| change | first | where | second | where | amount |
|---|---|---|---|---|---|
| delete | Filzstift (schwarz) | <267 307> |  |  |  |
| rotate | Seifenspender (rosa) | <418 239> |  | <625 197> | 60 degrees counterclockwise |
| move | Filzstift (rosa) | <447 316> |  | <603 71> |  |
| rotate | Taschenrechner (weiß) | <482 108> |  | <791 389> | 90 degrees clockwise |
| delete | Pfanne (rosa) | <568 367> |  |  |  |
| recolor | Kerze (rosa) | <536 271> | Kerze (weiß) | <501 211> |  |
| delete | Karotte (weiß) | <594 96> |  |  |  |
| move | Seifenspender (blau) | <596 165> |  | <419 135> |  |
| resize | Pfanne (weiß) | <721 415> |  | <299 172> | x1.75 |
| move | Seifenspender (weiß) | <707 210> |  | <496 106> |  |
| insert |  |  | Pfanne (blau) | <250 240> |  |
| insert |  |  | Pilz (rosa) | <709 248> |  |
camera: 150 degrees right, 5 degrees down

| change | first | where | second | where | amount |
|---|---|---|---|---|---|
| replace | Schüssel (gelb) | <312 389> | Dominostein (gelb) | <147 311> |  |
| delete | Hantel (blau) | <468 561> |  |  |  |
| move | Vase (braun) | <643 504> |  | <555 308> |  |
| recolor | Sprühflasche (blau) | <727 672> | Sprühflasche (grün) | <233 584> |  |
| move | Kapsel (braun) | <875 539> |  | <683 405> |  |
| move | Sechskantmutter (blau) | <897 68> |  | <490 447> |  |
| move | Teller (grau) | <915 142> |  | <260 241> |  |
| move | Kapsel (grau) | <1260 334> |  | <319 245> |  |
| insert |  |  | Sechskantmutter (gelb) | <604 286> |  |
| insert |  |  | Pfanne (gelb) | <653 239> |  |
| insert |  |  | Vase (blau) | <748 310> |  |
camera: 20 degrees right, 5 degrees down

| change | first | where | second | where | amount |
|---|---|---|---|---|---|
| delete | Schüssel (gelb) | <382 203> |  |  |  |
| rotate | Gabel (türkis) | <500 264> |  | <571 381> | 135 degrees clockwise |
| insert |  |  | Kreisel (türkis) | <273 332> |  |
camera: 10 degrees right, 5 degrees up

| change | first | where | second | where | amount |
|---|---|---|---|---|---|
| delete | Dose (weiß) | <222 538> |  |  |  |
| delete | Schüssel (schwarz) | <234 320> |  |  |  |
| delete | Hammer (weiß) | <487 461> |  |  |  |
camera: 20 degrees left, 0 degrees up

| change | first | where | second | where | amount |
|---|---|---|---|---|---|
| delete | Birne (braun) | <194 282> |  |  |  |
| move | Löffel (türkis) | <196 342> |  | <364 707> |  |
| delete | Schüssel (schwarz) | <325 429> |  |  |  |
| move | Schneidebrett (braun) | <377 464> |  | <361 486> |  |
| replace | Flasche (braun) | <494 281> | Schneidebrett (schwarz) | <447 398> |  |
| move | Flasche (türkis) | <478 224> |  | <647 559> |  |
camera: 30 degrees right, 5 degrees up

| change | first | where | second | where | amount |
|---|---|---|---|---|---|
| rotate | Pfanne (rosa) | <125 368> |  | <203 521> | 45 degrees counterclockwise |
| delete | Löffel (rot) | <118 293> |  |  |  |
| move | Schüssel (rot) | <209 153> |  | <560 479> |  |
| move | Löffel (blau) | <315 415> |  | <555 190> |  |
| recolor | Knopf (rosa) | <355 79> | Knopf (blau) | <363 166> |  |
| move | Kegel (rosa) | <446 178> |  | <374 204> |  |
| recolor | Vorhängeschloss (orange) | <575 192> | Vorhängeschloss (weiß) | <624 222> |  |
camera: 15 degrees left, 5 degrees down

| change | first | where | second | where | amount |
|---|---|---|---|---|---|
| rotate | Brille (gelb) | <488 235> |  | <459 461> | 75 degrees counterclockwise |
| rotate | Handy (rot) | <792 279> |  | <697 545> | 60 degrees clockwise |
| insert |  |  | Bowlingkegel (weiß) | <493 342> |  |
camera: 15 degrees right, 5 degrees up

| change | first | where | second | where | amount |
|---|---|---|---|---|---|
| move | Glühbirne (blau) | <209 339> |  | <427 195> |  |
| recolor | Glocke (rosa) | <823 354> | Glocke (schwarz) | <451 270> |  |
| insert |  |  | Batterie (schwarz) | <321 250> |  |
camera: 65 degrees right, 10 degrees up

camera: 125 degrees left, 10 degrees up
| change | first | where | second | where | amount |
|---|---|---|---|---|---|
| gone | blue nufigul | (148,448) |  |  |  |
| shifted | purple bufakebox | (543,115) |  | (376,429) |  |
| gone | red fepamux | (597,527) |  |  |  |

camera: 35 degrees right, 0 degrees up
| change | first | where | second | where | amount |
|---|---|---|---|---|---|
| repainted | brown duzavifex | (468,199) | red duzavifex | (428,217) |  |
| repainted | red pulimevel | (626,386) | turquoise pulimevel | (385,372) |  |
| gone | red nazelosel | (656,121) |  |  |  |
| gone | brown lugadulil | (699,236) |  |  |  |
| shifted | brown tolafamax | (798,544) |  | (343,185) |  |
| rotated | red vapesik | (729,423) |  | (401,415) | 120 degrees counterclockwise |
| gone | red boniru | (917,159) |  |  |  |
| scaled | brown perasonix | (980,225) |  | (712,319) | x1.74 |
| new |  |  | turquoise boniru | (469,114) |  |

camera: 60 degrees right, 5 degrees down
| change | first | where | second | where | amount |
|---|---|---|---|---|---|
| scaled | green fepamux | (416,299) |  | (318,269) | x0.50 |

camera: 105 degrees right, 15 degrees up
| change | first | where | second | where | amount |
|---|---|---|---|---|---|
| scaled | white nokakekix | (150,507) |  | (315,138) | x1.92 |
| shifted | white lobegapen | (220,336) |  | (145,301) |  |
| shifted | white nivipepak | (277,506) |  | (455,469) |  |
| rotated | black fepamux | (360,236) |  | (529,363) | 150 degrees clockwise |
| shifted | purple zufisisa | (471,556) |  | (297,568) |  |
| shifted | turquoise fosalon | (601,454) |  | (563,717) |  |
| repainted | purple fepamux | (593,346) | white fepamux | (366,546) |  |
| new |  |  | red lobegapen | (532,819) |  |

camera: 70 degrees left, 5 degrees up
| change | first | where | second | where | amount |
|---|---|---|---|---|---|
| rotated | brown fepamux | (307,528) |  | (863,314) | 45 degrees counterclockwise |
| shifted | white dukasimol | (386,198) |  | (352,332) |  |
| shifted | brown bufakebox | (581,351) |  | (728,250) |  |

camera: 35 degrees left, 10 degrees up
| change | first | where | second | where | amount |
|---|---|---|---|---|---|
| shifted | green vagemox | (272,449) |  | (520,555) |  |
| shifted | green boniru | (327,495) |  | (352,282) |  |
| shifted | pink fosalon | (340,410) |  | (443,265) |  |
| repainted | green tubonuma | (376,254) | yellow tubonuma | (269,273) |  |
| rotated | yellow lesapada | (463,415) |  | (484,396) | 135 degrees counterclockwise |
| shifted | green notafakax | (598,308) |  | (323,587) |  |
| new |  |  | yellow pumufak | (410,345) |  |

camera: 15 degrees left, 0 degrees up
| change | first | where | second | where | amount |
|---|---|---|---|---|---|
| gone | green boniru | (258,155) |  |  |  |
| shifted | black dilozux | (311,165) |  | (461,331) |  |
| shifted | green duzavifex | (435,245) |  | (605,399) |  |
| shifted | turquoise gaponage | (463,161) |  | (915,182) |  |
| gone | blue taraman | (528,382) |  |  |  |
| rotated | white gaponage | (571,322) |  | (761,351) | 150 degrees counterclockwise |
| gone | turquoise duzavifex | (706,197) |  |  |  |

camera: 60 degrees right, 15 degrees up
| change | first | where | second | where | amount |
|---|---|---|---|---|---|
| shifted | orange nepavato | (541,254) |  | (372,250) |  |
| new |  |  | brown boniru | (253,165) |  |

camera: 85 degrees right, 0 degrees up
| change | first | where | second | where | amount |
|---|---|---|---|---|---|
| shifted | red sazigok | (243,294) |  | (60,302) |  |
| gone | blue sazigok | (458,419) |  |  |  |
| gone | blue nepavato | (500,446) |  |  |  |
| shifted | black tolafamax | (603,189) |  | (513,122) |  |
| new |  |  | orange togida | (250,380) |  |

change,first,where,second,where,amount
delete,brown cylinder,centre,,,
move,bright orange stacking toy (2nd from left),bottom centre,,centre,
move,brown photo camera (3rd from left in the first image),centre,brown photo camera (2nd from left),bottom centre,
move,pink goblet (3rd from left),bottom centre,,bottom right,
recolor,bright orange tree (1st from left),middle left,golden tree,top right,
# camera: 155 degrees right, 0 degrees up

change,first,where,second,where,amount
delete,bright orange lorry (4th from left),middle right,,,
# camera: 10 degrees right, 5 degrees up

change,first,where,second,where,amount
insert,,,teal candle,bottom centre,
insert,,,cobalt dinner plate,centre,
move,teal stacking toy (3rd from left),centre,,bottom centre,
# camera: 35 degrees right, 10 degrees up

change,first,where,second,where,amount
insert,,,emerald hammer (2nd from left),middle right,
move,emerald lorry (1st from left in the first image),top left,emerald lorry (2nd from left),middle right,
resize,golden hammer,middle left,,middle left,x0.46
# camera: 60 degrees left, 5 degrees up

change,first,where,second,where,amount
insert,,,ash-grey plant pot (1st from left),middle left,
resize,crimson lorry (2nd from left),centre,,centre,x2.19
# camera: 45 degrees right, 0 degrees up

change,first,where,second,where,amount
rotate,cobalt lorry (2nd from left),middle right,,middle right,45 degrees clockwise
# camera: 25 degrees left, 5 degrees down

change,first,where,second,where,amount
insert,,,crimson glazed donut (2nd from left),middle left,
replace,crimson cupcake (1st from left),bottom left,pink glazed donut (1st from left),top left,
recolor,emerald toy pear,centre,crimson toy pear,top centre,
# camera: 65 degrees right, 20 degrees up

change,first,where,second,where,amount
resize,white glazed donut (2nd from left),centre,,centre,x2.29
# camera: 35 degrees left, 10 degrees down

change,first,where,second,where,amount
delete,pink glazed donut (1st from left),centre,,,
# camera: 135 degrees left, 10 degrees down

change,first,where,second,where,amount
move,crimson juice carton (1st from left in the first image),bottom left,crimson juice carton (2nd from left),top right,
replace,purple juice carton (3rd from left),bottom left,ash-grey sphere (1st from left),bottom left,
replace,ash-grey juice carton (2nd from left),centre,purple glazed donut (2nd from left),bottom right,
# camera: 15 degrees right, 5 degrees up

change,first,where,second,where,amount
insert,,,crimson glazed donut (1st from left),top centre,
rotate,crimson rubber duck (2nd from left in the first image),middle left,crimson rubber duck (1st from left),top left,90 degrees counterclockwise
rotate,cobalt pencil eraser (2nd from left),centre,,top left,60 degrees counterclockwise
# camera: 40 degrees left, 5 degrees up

(THE TASK)
Both the line containing "blue nufigul |" and the line containing "purple bufakebox |" belong in the answer. Print them and every line above that falls between them exactly, and no others.

(TASK ANSWER)
| gone | blue nufigul | (148,448) |  |  |  |
| shifted | purple bufakebox | (543,115) |  | (376,429) |  |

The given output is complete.